Segment Start: EXCERPTED RECORDS

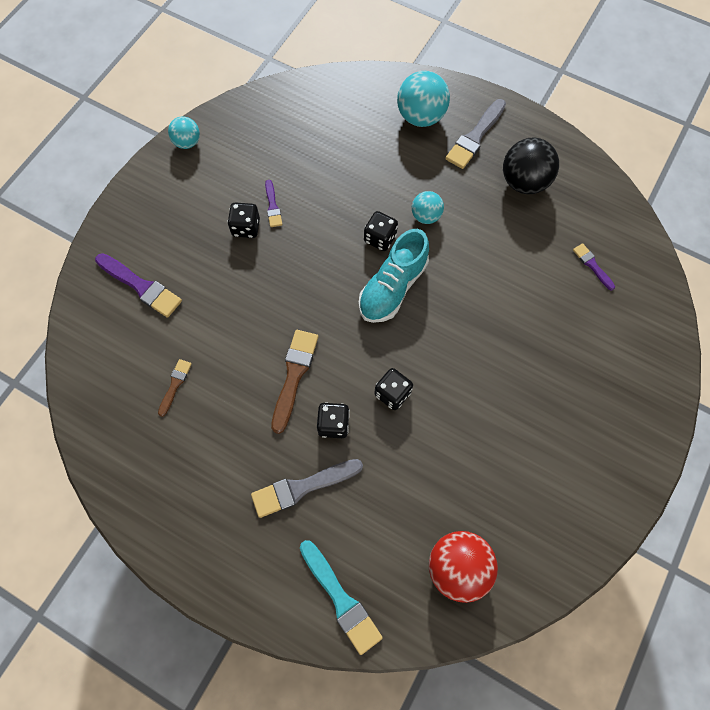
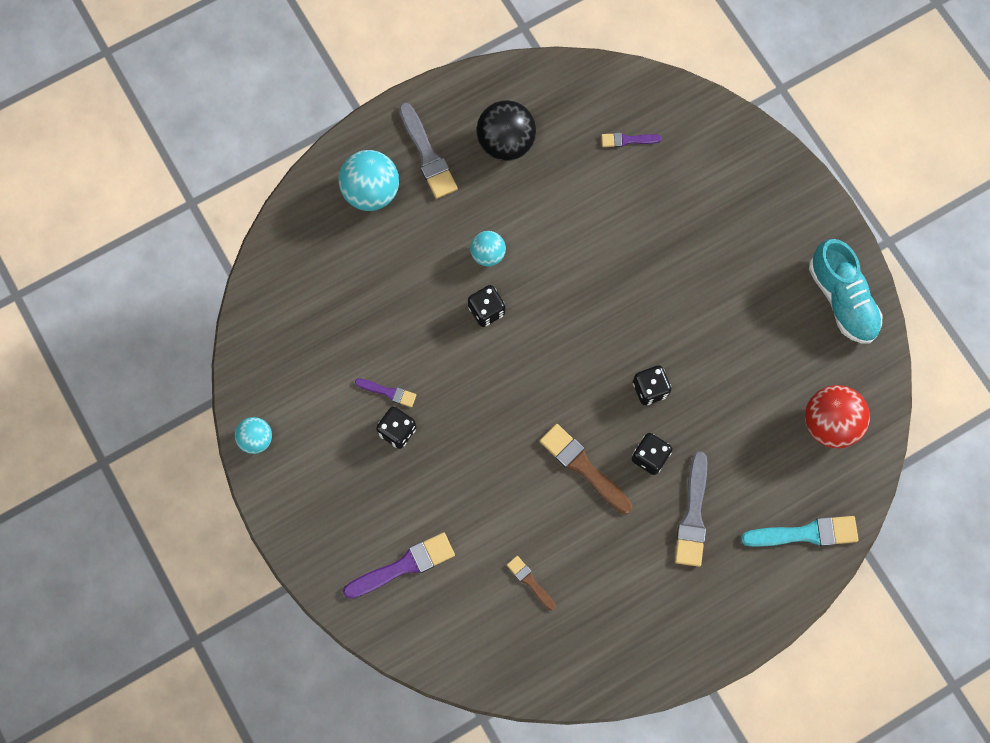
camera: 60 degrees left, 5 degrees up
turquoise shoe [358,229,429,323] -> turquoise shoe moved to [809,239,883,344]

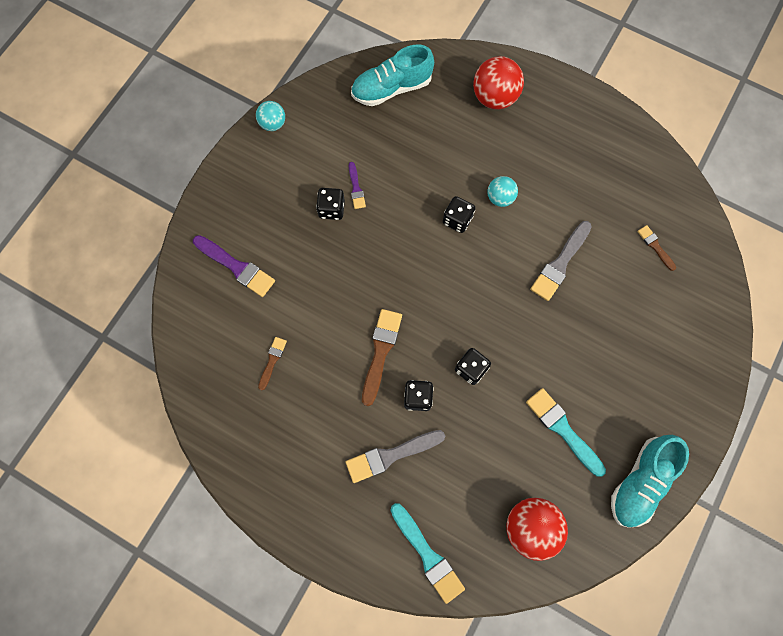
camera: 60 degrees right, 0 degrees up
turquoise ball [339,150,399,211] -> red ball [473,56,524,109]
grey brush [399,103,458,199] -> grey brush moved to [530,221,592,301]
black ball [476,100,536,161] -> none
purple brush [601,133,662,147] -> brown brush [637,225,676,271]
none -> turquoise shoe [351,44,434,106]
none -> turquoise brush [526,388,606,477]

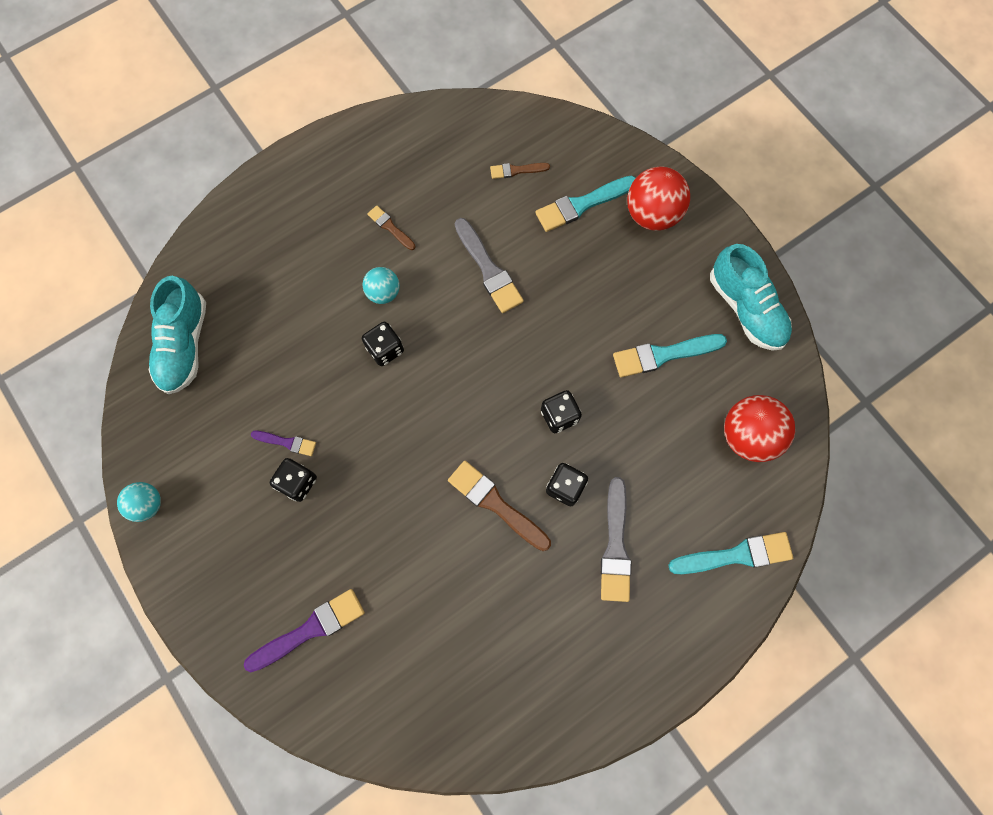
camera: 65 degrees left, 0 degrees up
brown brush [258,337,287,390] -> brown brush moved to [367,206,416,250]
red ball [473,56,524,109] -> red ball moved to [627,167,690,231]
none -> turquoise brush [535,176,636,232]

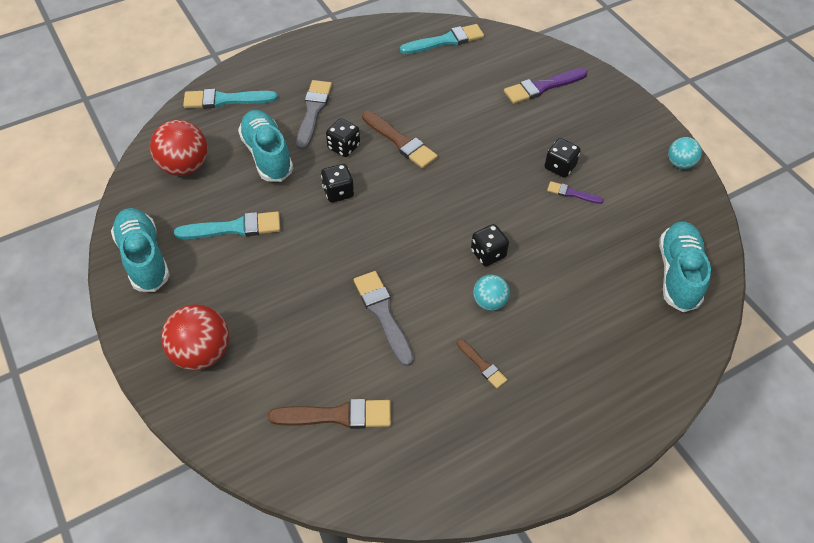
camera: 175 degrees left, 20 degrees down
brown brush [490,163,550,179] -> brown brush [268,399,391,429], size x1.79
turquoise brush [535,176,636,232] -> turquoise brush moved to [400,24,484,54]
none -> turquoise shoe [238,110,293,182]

Segment End: EXCERPTED RECORDS
Segment Start: EXCERPTED RECORDS

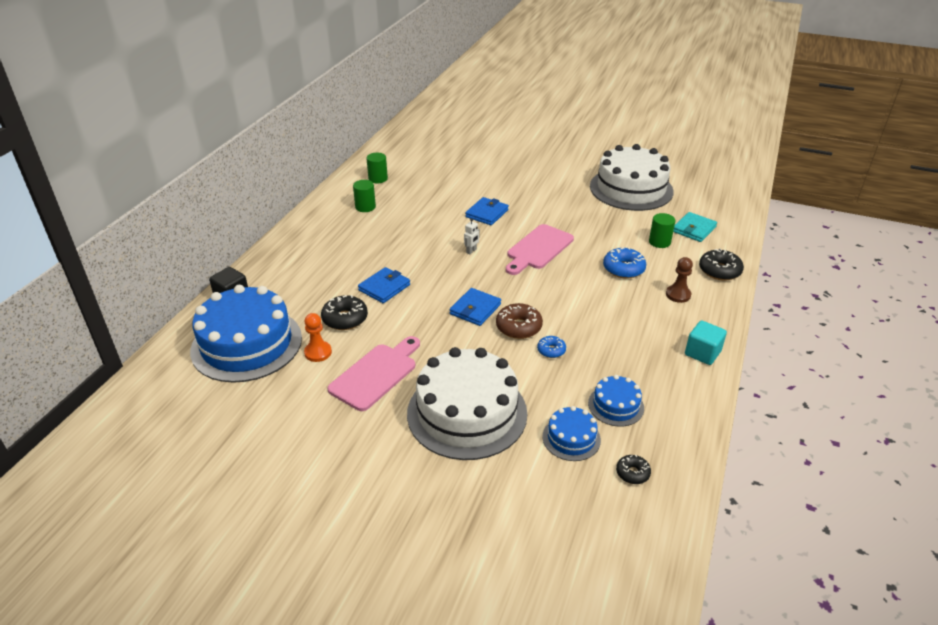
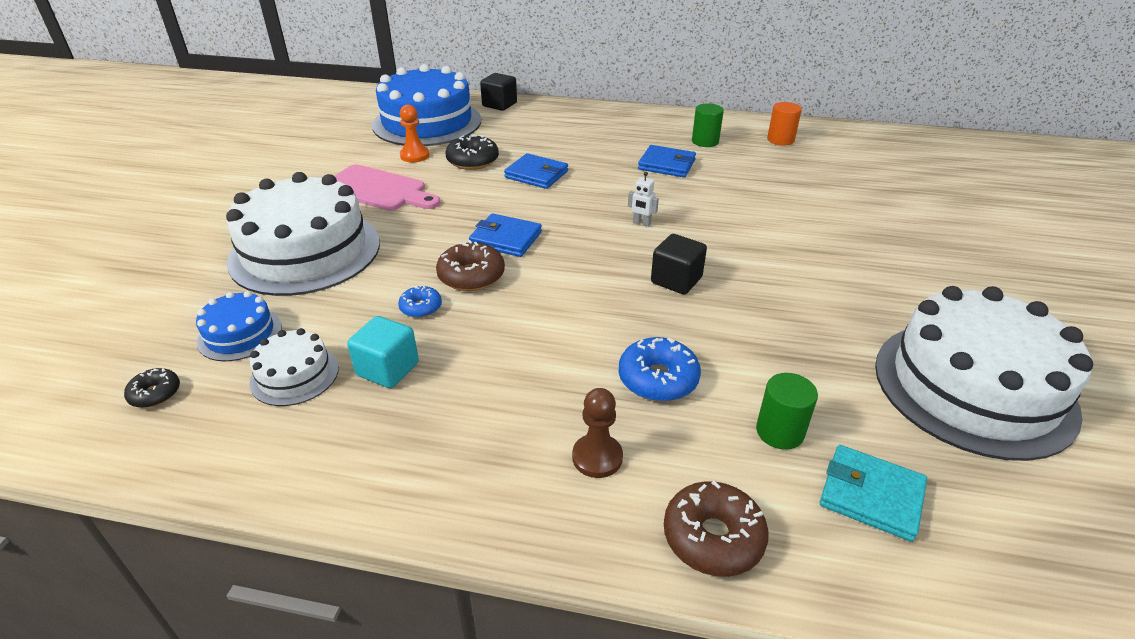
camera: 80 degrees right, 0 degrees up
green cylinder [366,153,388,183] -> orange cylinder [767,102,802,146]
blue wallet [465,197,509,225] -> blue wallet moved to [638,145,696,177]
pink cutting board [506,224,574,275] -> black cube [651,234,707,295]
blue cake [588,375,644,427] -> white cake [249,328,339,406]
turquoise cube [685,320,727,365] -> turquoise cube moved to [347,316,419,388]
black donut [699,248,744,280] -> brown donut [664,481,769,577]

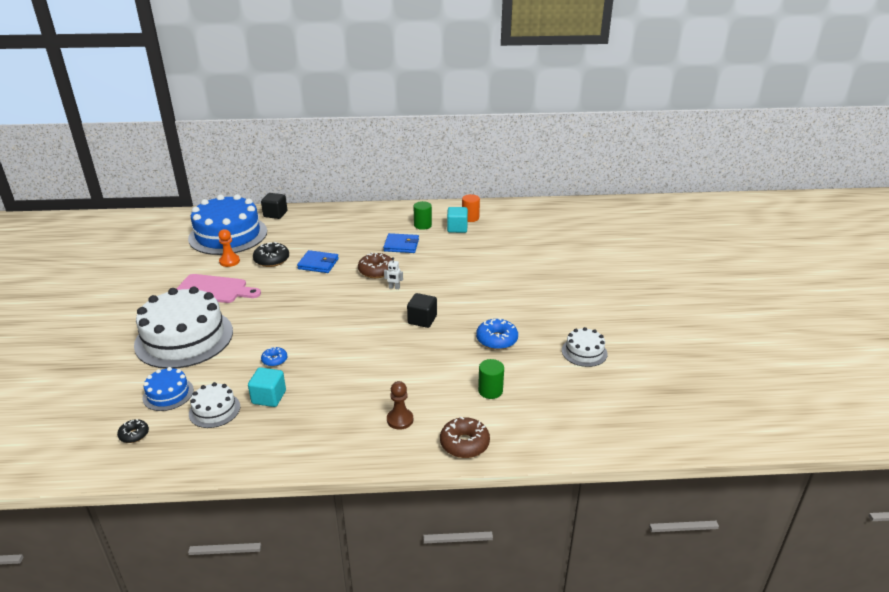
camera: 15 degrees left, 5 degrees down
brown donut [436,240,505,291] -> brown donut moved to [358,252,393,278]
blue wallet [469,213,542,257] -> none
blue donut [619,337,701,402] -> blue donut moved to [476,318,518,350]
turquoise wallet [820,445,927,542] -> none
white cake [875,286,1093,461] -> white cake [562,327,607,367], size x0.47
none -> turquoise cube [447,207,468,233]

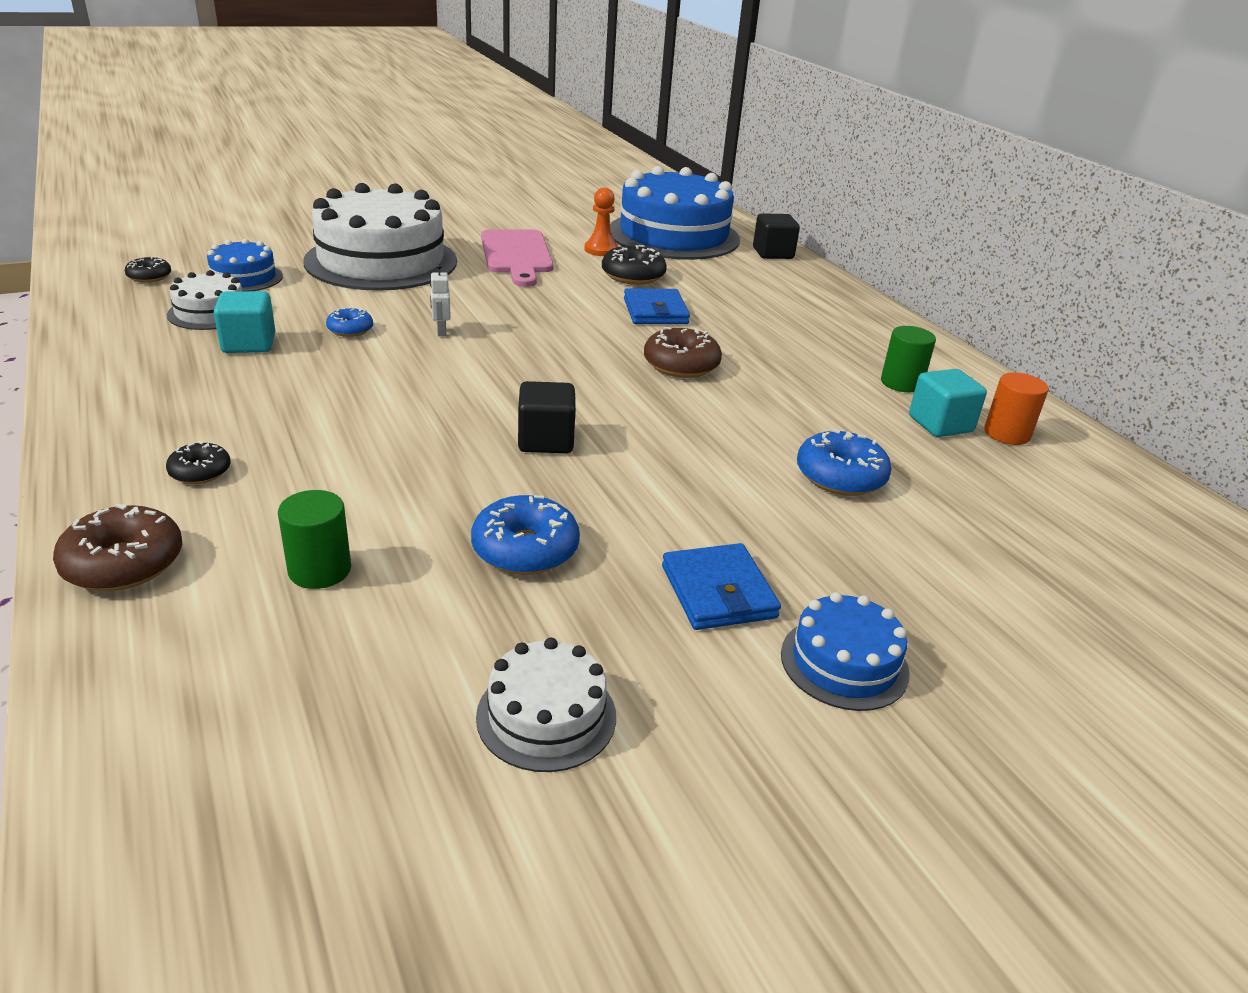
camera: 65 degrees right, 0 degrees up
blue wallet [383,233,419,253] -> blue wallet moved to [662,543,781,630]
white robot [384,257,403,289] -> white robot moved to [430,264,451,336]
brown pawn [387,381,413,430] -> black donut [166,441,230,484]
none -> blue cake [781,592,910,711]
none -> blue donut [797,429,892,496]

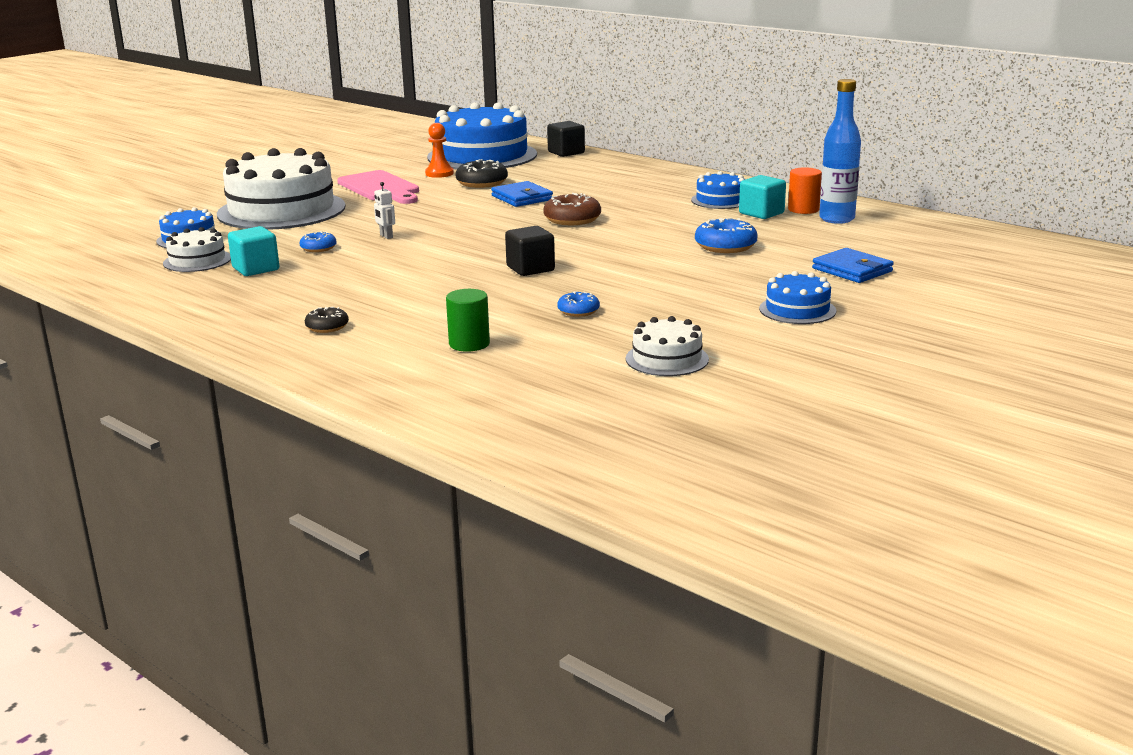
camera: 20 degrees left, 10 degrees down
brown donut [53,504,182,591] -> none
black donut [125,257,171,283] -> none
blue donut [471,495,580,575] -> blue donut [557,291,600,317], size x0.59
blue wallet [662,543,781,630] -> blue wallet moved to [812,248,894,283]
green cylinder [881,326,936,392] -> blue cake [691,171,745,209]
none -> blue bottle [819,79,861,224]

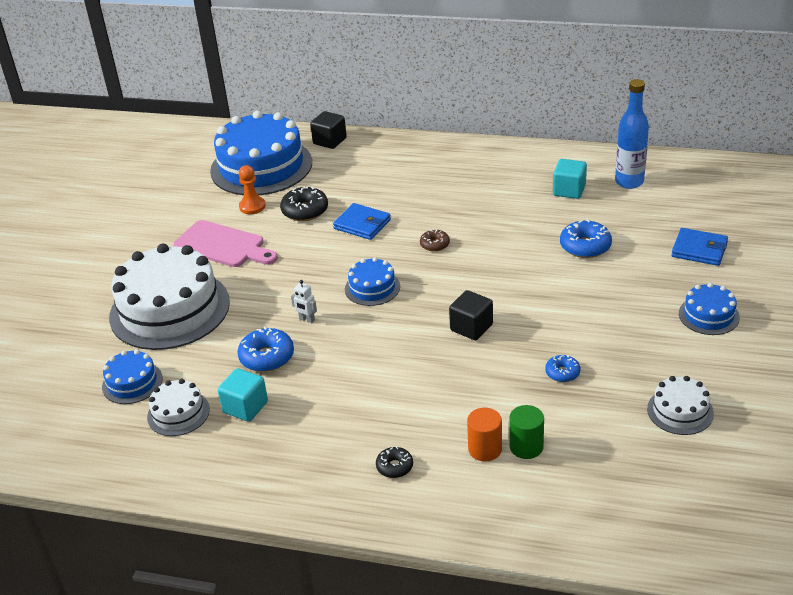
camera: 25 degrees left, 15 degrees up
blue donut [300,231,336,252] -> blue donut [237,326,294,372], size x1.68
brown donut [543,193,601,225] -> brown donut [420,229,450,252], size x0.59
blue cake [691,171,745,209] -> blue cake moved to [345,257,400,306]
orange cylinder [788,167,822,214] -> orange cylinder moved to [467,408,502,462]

Segment End: EXCERPTED RECORDS

Only the lines above starting with the one with "blue cake [691,171,745,209] ->" and going through the one with "orange cylinder [788,167,822,214]" are to be copied, word for word and with both ends kept.

> **SOLUTION TO THIS PROBLEM**
blue cake [691,171,745,209] -> blue cake moved to [345,257,400,306]
orange cylinder [788,167,822,214] -> orange cylinder moved to [467,408,502,462]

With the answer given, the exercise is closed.